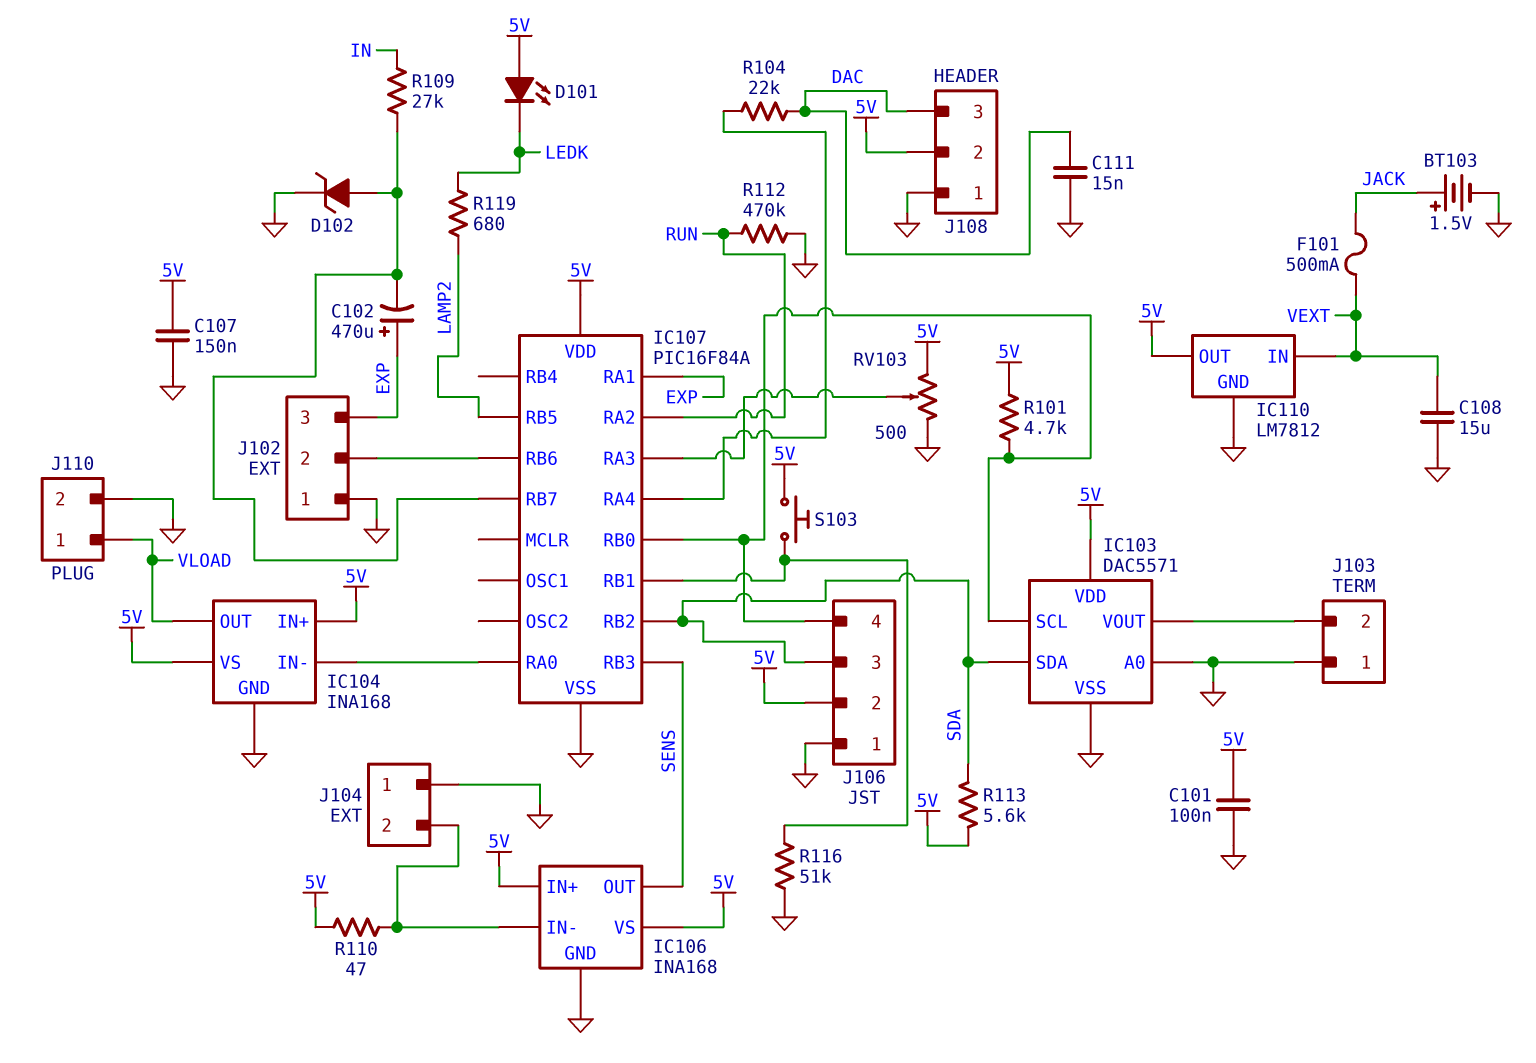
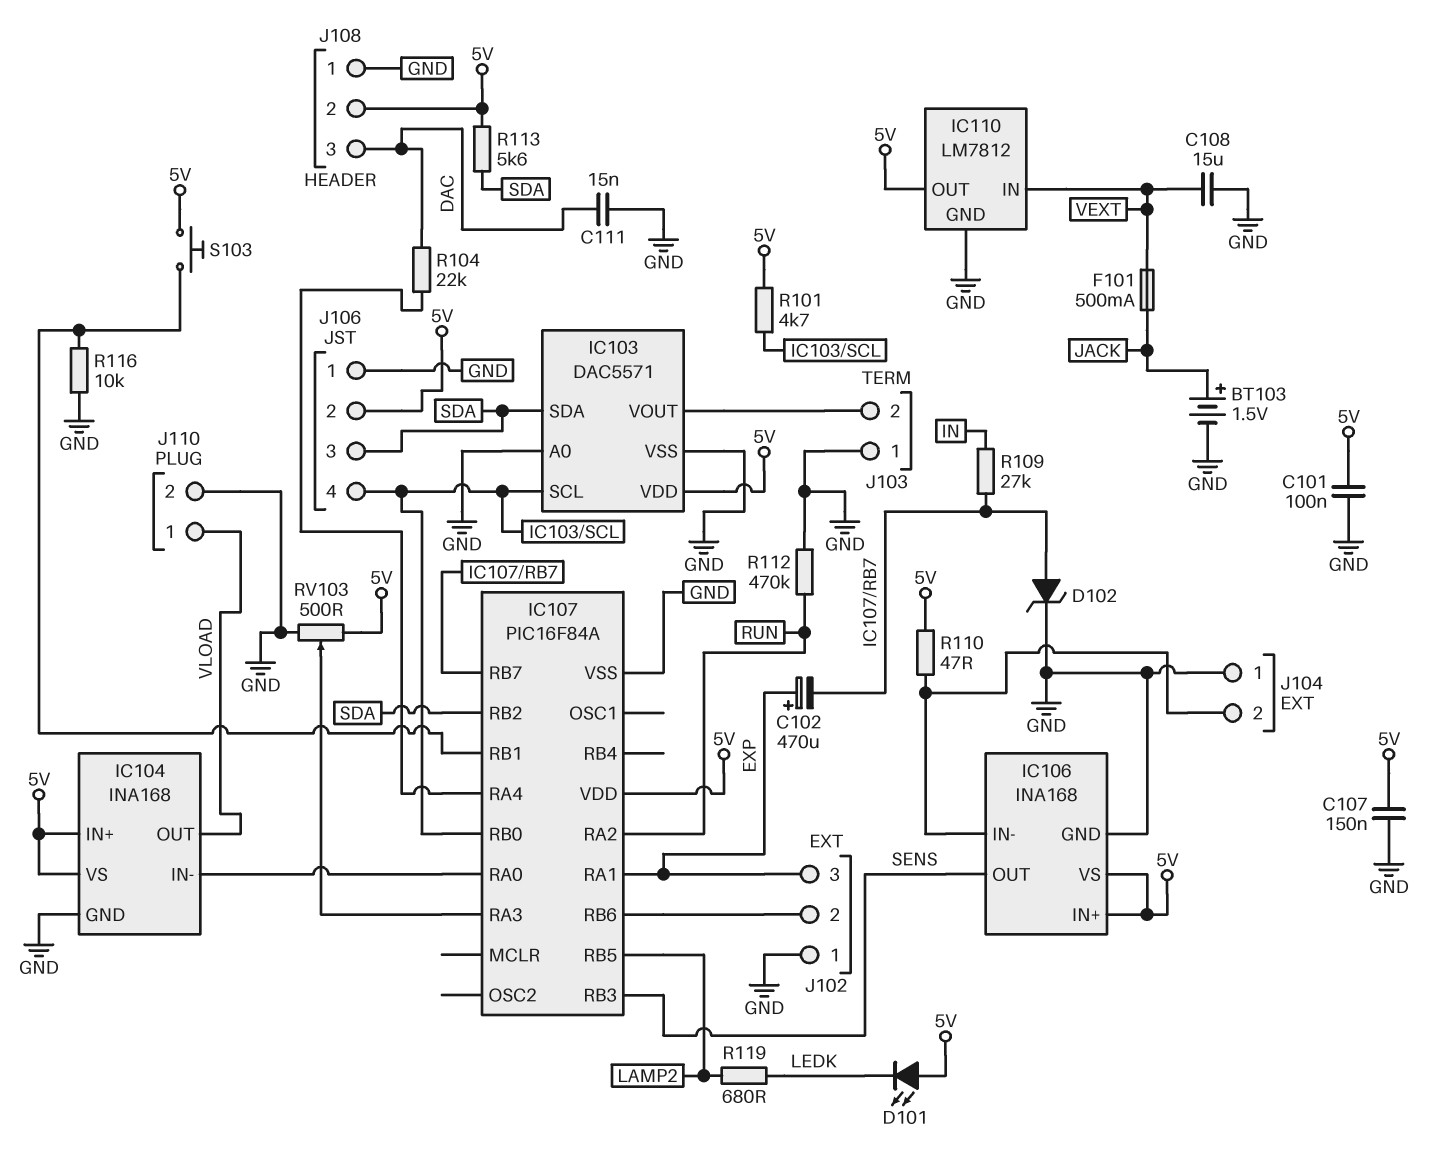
R116: 51k (GND, IC107/RB1) -> 10k (GND, IC107/RB1)

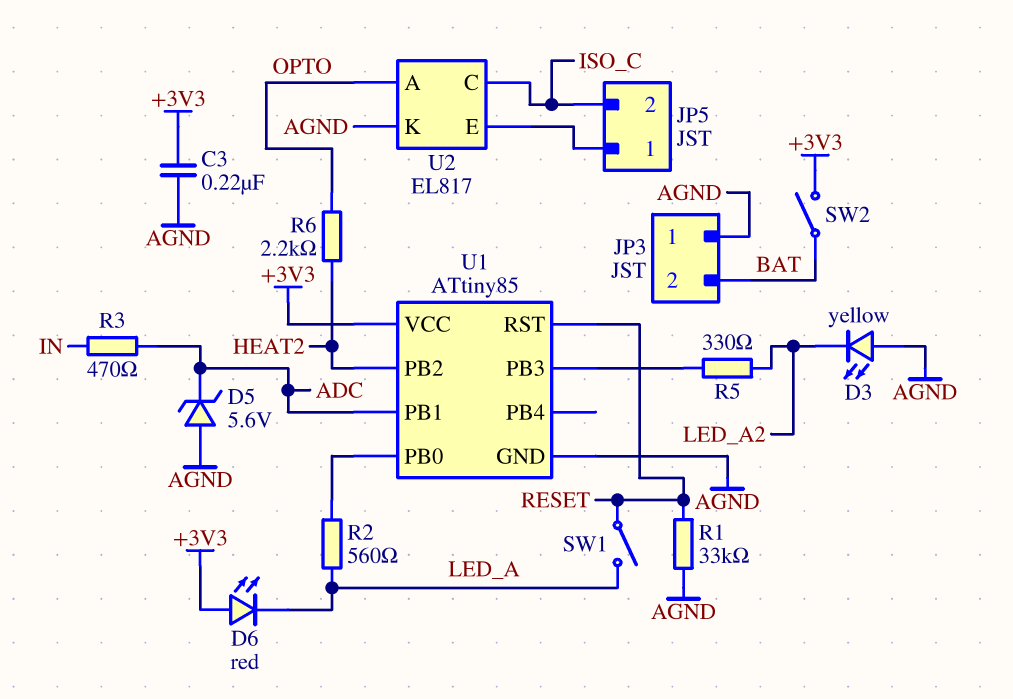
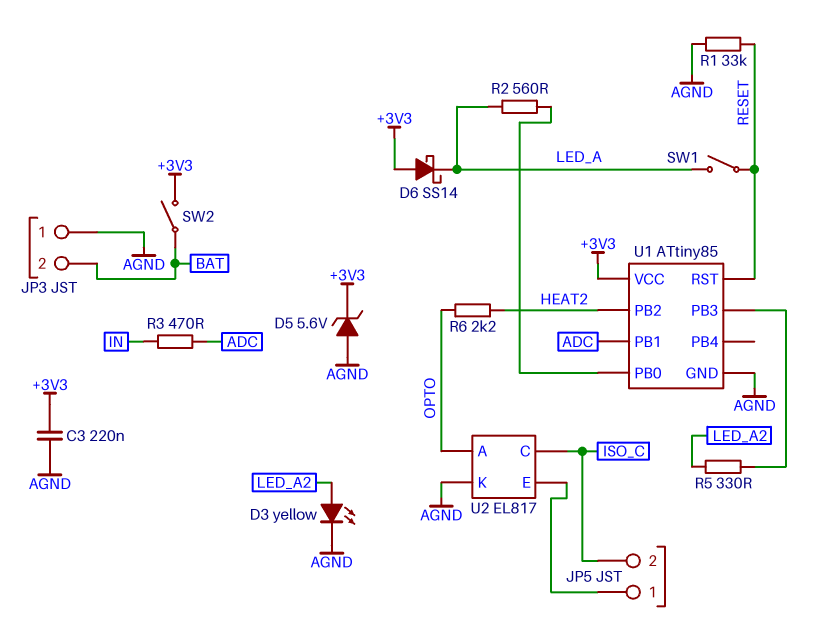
D3: LED yellow (A AGND, K LED_A2) -> LED yellow (A LED_A2, K AGND)
D5: zener 5.6V (A AGND, K ADC) -> zener 5.6V (A AGND, K +3V3)
D6: LED red (A +3V3, K LED_A) -> schottky SS14 (A +3V3, K LED_A)

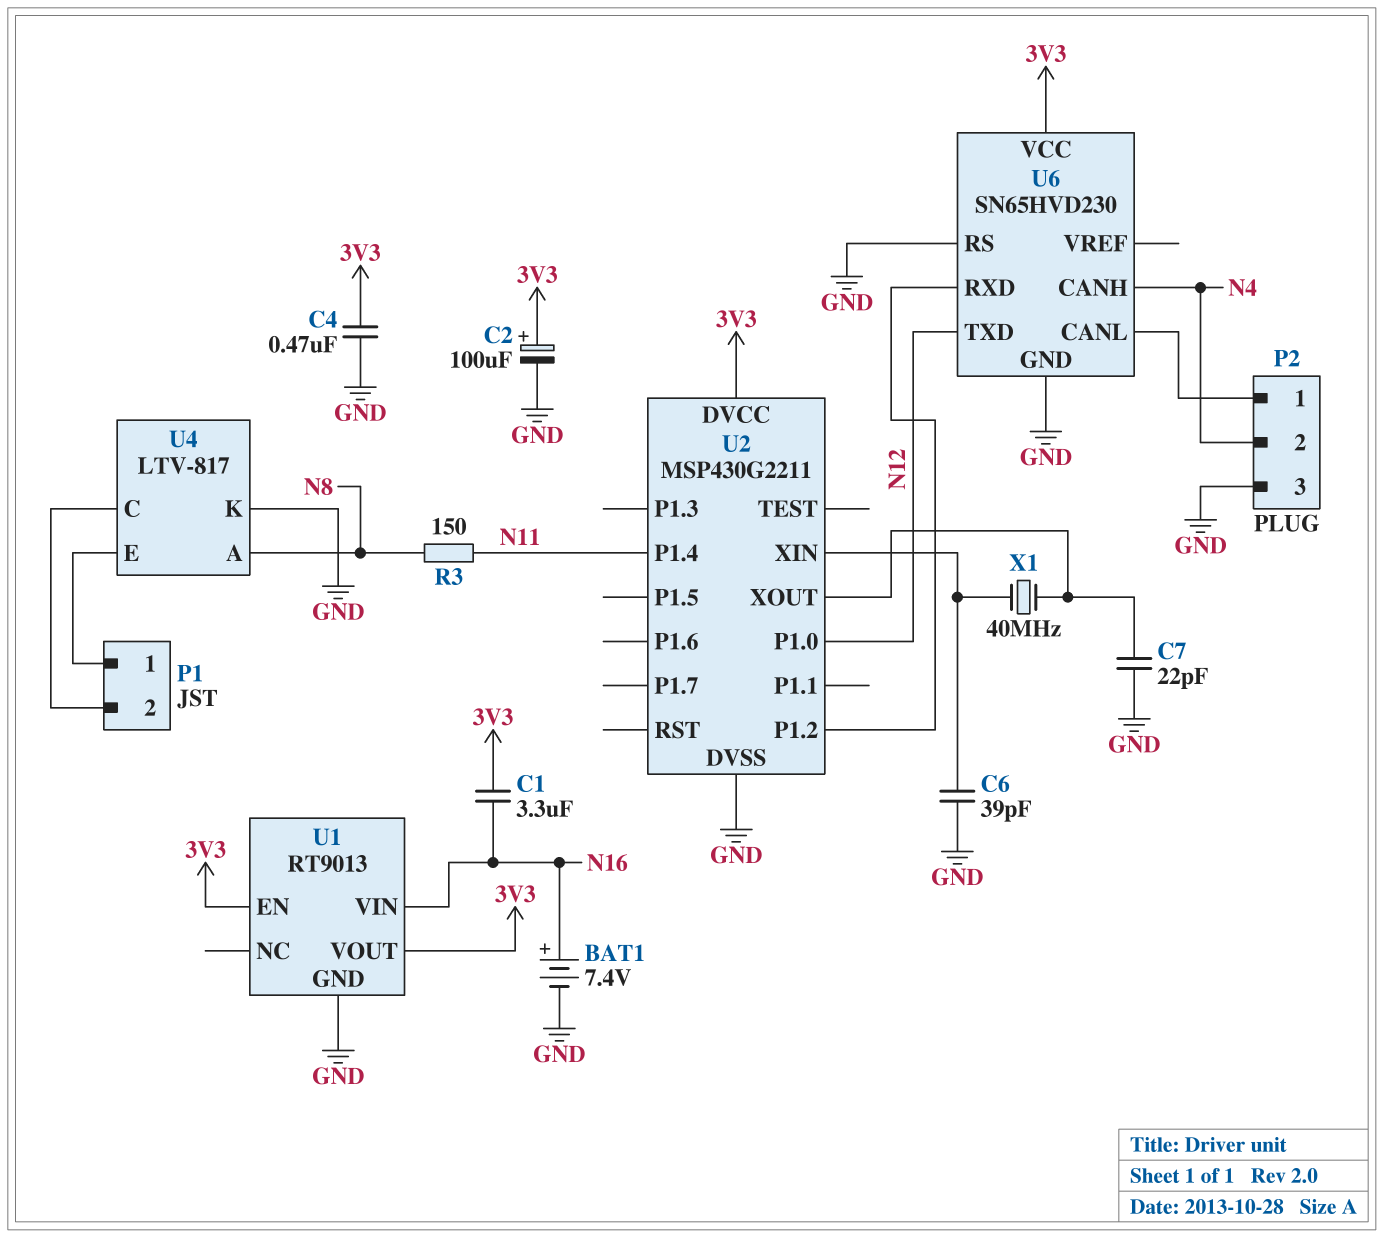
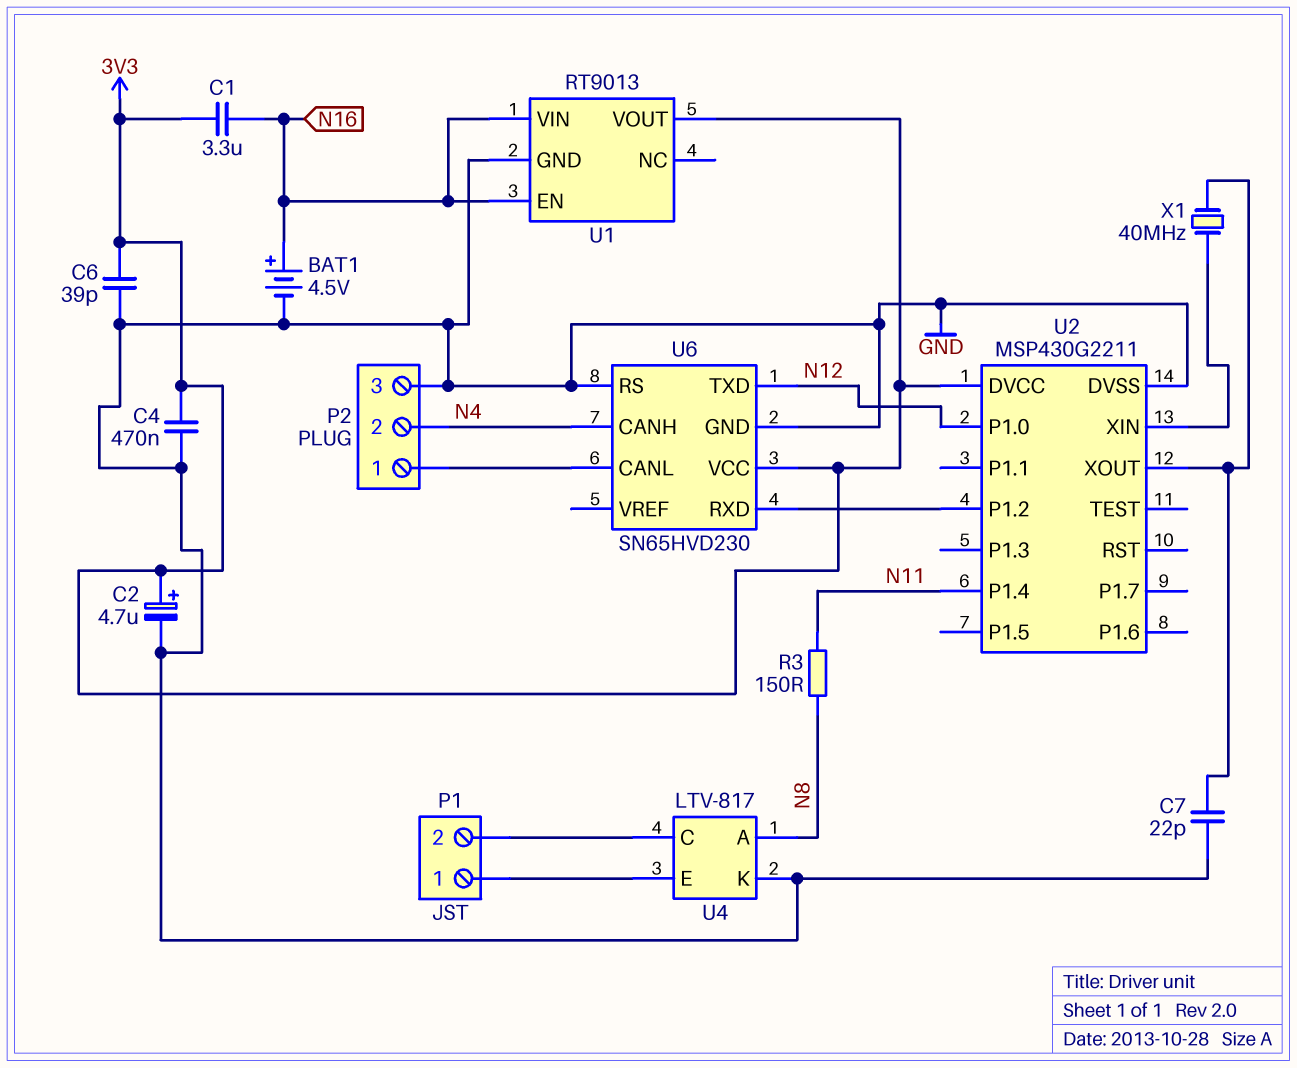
BAT1: 7.4V (plus N16, minus GND) -> 4.5V (plus N16, minus GND)
C2: 100uF (plus 3V3, minus GND) -> 4.7uF (plus 3V3, minus GND)
C6: 39pF (GND, U2/XIN) -> 39pF (3V3, GND)
U1 pin EN: 3V3 -> N16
################
What the exercise asks -> Return each line of the data where the word "minus" appears.

Exercise result ->
BAT1: 7.4V (plus N16, minus GND) -> 4.5V (plus N16, minus GND)
C2: 100uF (plus 3V3, minus GND) -> 4.7uF (plus 3V3, minus GND)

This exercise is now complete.